▽

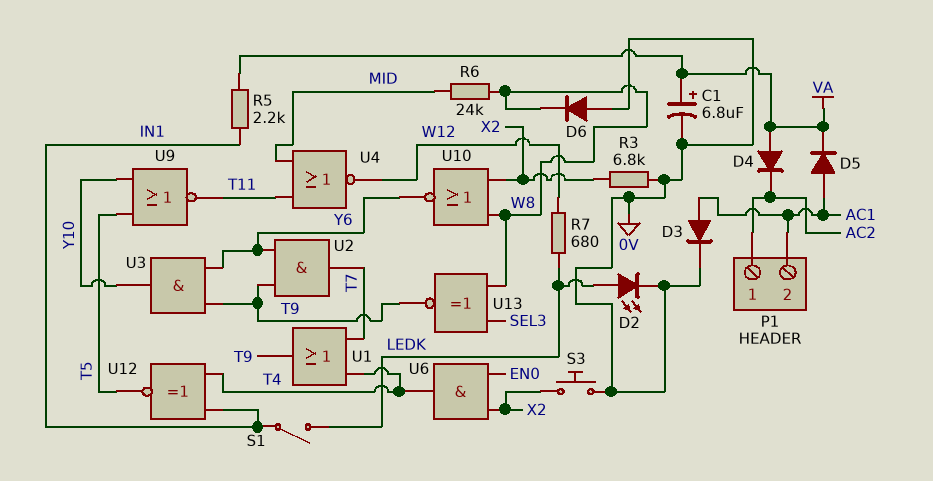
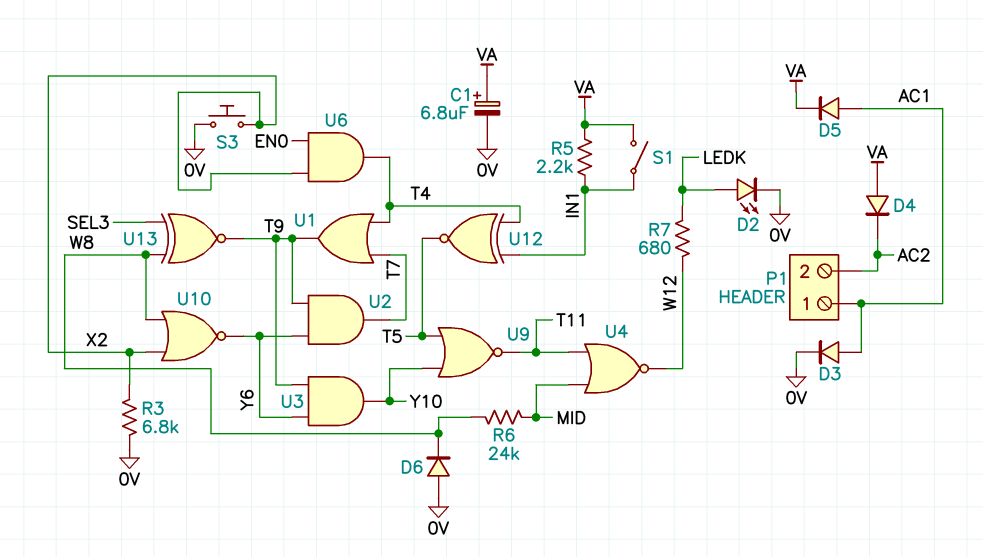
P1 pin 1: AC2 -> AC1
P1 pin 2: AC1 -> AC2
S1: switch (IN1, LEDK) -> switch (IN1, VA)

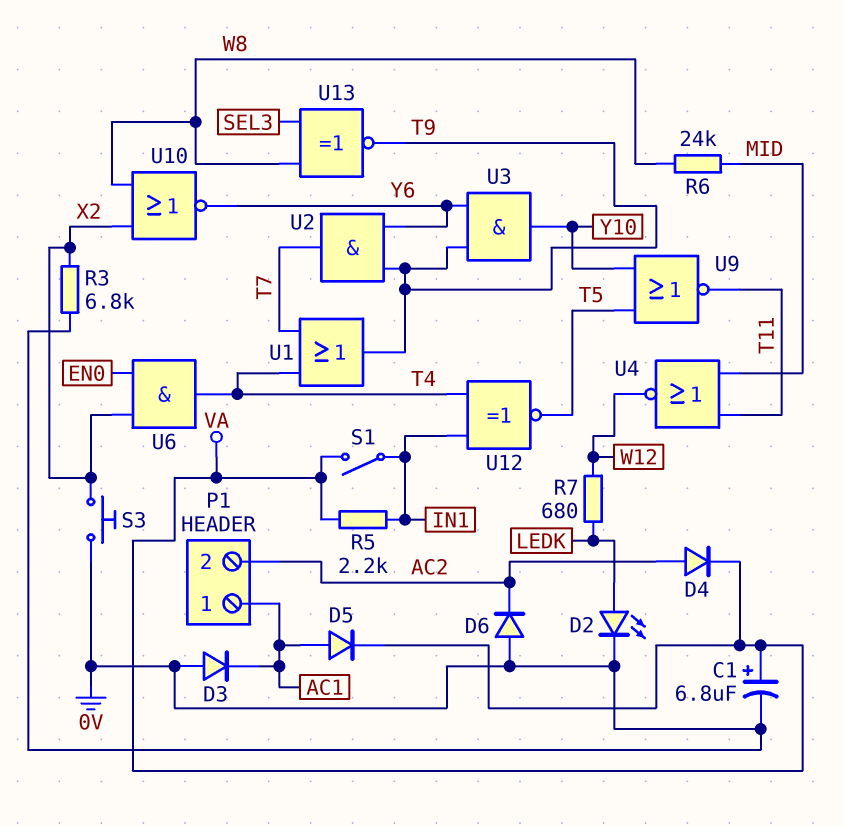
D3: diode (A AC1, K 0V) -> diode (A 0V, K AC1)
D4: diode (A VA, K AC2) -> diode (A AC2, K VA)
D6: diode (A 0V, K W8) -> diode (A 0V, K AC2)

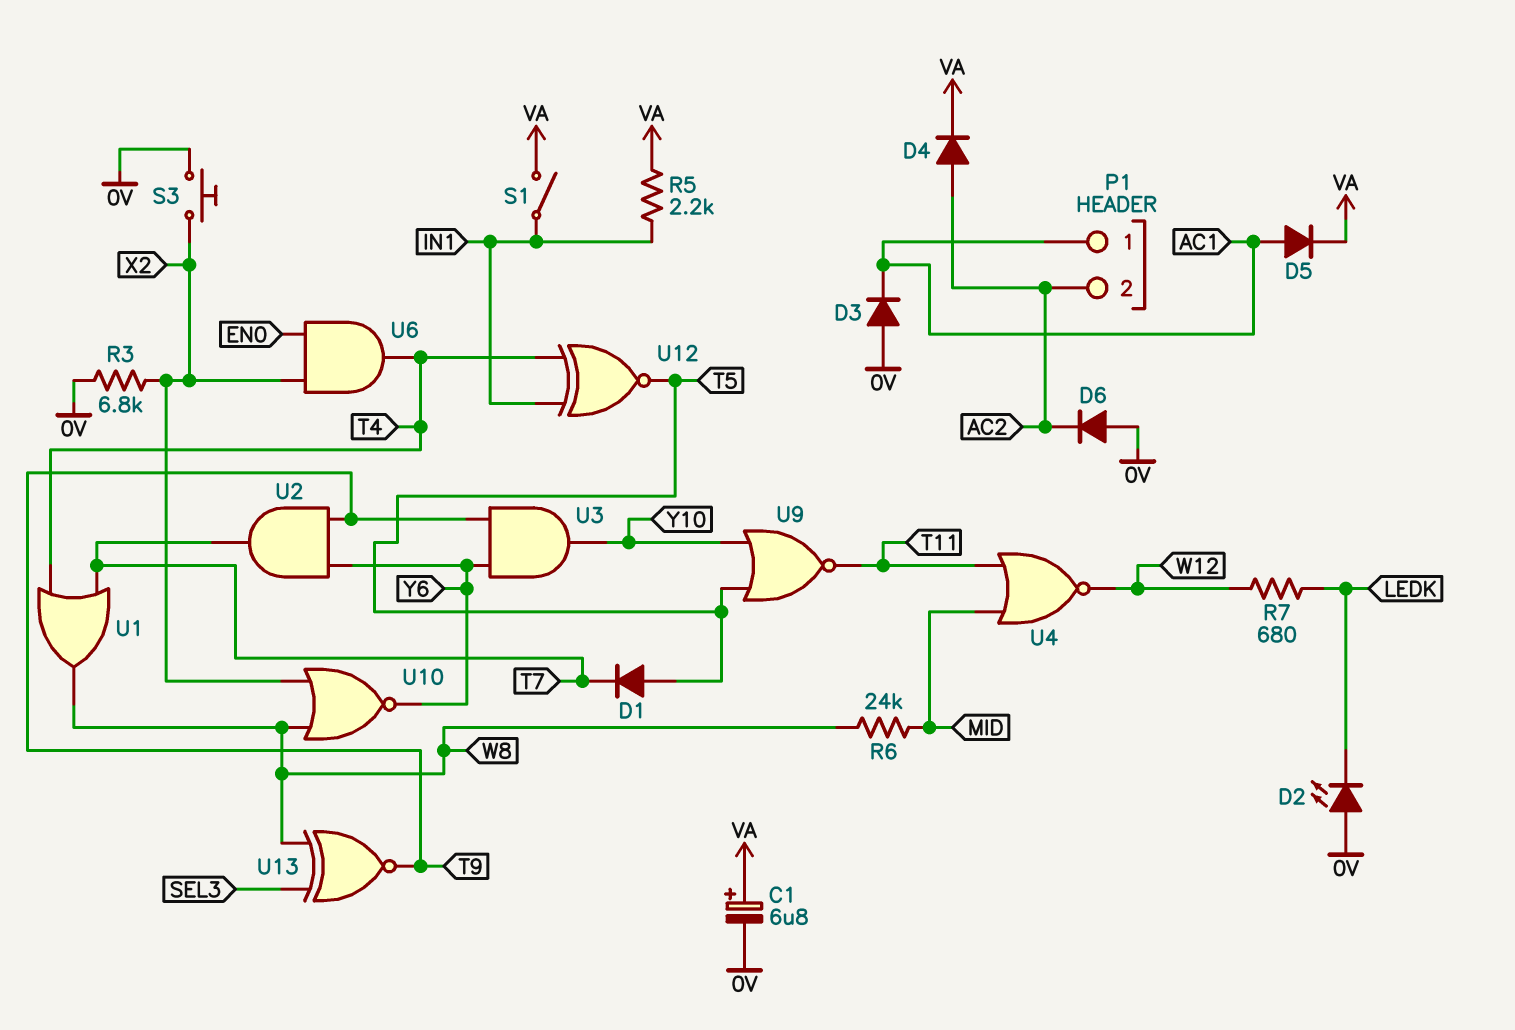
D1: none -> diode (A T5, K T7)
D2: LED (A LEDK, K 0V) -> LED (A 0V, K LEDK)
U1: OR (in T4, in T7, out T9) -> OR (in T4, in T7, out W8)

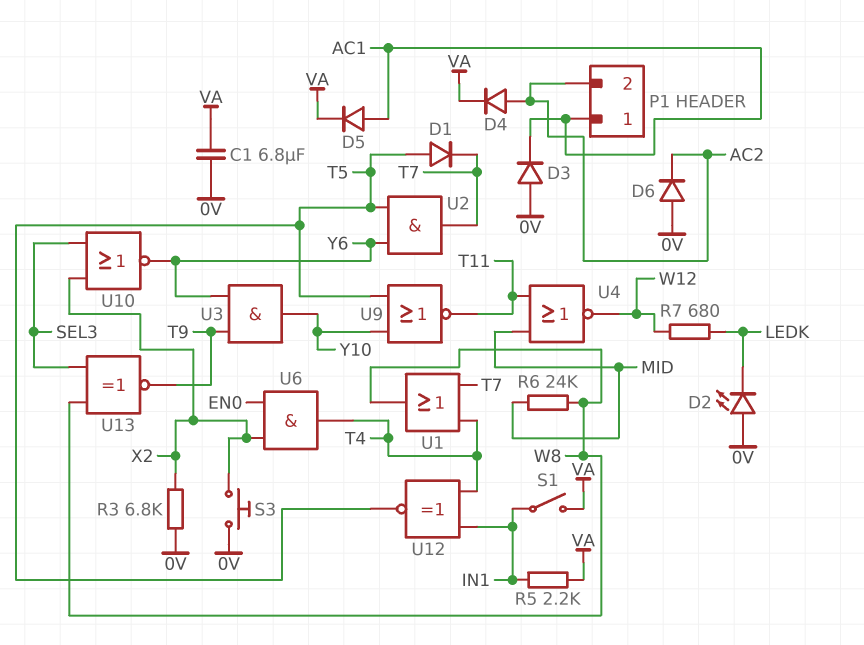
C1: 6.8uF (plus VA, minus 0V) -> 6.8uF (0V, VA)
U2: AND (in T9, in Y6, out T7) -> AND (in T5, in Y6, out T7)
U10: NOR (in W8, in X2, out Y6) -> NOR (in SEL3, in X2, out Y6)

△

◆ What is being asked ◆
Retype the full listing exactly; pictures stay out.

◆ Response to the exercise ◆
P1 pin 1: AC2 -> AC1
P1 pin 2: AC1 -> AC2
S1: switch (IN1, LEDK) -> switch (IN1, VA)

D3: diode (A AC1, K 0V) -> diode (A 0V, K AC1)
D4: diode (A VA, K AC2) -> diode (A AC2, K VA)
D6: diode (A 0V, K W8) -> diode (A 0V, K AC2)

D1: none -> diode (A T5, K T7)
D2: LED (A LEDK, K 0V) -> LED (A 0V, K LEDK)
U1: OR (in T4, in T7, out T9) -> OR (in T4, in T7, out W8)

C1: 6.8uF (plus VA, minus 0V) -> 6.8uF (0V, VA)
U2: AND (in T9, in Y6, out T7) -> AND (in T5, in Y6, out T7)
U10: NOR (in W8, in X2, out Y6) -> NOR (in SEL3, in X2, out Y6)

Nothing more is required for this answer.